**WORK REQUEST**:
All lines in the material containing the word "green" need to be copied.

**RECORDS SHOWN**:
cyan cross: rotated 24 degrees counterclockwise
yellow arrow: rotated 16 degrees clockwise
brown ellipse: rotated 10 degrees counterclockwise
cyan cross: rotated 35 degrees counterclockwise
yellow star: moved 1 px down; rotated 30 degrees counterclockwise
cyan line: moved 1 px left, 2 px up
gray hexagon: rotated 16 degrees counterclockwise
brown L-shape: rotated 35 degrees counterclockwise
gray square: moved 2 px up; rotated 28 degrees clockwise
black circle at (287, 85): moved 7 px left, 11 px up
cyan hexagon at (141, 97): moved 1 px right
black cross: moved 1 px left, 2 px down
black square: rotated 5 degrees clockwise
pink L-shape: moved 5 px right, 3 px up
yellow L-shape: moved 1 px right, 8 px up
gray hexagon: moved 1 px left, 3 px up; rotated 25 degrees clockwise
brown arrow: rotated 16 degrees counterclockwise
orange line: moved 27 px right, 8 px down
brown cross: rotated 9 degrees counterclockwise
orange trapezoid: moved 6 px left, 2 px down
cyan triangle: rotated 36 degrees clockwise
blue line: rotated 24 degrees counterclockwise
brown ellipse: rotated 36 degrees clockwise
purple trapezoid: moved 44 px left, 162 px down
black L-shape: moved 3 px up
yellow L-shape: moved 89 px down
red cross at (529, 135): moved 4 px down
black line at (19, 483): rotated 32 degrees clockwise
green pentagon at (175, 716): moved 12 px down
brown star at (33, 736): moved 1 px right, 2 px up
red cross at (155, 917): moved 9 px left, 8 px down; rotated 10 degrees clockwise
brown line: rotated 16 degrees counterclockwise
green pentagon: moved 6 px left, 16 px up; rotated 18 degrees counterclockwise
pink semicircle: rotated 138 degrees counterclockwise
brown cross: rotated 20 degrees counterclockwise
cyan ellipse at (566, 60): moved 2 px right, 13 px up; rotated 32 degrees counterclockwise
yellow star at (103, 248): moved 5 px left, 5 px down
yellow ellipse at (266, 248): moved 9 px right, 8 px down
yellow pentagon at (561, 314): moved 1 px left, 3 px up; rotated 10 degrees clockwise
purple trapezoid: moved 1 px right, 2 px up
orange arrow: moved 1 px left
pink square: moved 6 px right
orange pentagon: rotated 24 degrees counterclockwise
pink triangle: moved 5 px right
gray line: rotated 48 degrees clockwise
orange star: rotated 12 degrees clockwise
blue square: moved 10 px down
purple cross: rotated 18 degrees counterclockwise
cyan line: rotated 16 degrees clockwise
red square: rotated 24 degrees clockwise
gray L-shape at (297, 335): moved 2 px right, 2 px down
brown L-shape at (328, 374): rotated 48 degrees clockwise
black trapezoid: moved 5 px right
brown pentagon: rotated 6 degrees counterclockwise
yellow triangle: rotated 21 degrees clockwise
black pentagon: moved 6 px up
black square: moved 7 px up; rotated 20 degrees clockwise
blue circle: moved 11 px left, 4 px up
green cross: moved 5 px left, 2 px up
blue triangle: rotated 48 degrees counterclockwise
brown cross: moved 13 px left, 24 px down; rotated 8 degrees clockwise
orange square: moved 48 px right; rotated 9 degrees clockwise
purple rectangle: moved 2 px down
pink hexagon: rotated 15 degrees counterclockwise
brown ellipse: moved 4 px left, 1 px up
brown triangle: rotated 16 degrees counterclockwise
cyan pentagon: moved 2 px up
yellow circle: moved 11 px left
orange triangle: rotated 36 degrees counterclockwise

**TASK OUTPUT**:
green pentagon at (175, 716): moved 12 px down
green pentagon: moved 6 px left, 16 px up; rotated 18 degrees counterclockwise
green cross: moved 5 px left, 2 px up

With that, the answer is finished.